** Available data follows **

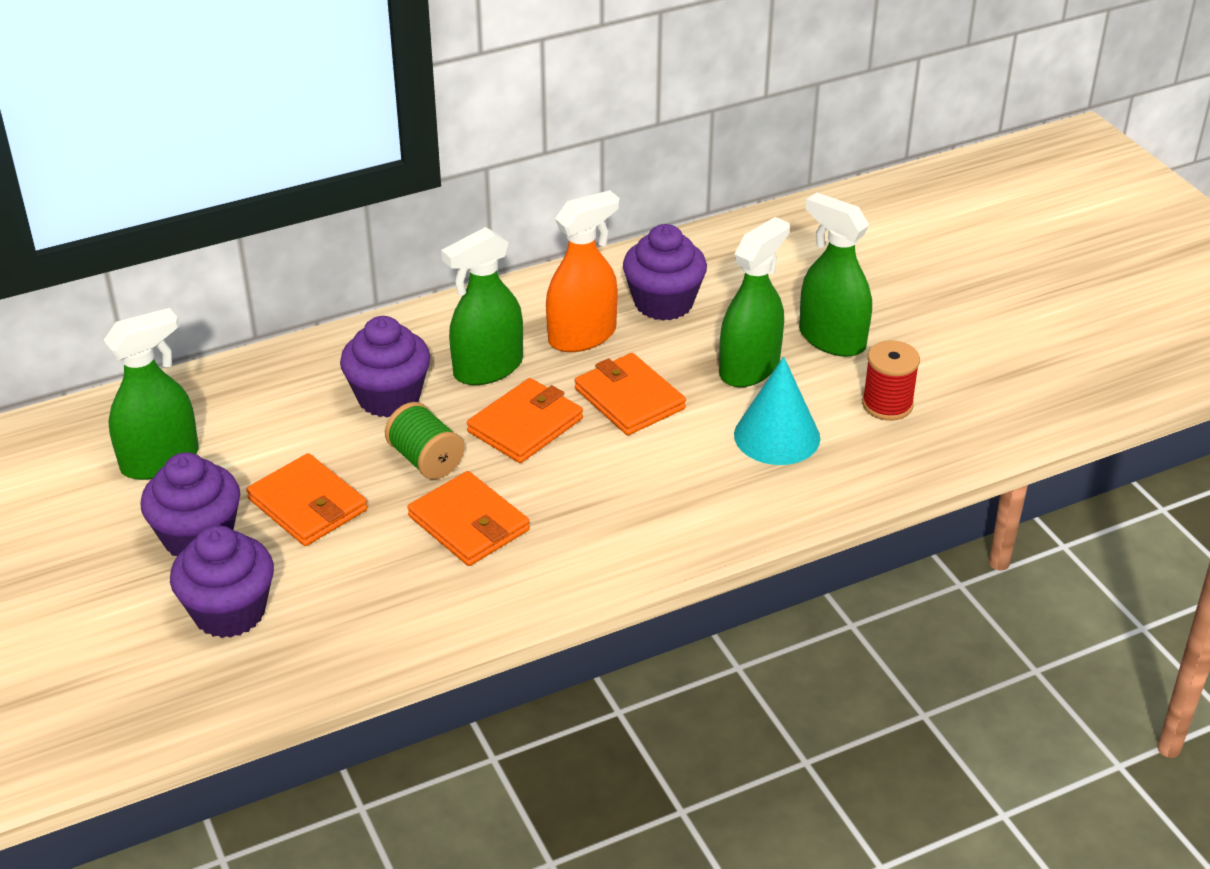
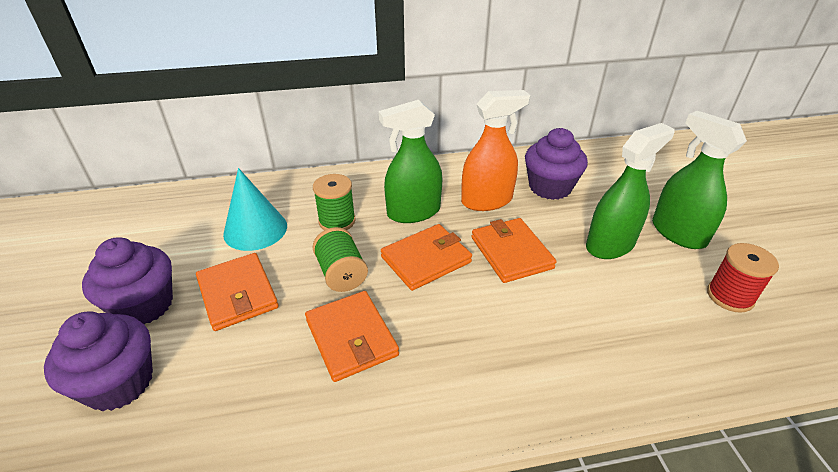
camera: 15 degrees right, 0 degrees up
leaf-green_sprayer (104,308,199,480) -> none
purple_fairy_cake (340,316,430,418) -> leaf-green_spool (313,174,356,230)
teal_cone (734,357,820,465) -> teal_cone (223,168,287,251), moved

** End of Available data **

_Your instructions_: This task asks for the number of lines above that include the string "leaf". Respond with that number only.

_Response to the task_: 2